◆ Activity ◆
Your reply should reproduce each line below exactly and carry none of the pictures.

◆ Given material ◆
▬▬▬▬▬▬
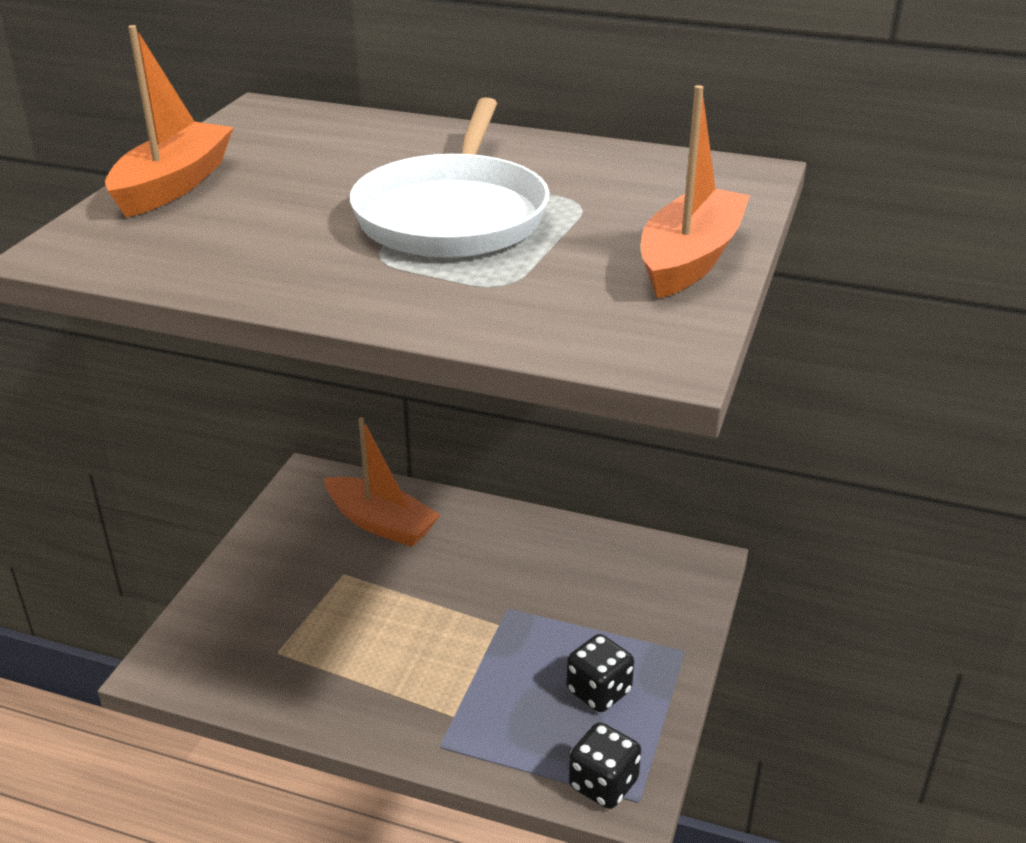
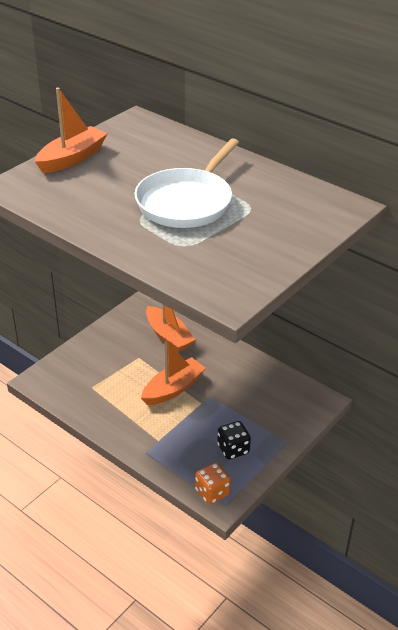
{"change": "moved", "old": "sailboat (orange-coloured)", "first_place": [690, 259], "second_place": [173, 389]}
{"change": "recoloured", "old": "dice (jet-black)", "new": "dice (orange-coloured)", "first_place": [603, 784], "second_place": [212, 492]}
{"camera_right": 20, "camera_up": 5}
▬▬▬▬▬▬
◆ Result below ◆
{"change": "moved", "old": "sailboat (orange-coloured)", "first_place": [690, 259], "second_place": [173, 389]}
{"change": "recoloured", "old": "dice (jet-black)", "new": "dice (orange-coloured)", "first_place": [603, 784], "second_place": [212, 492]}
{"camera_right": 20, "camera_up": 5}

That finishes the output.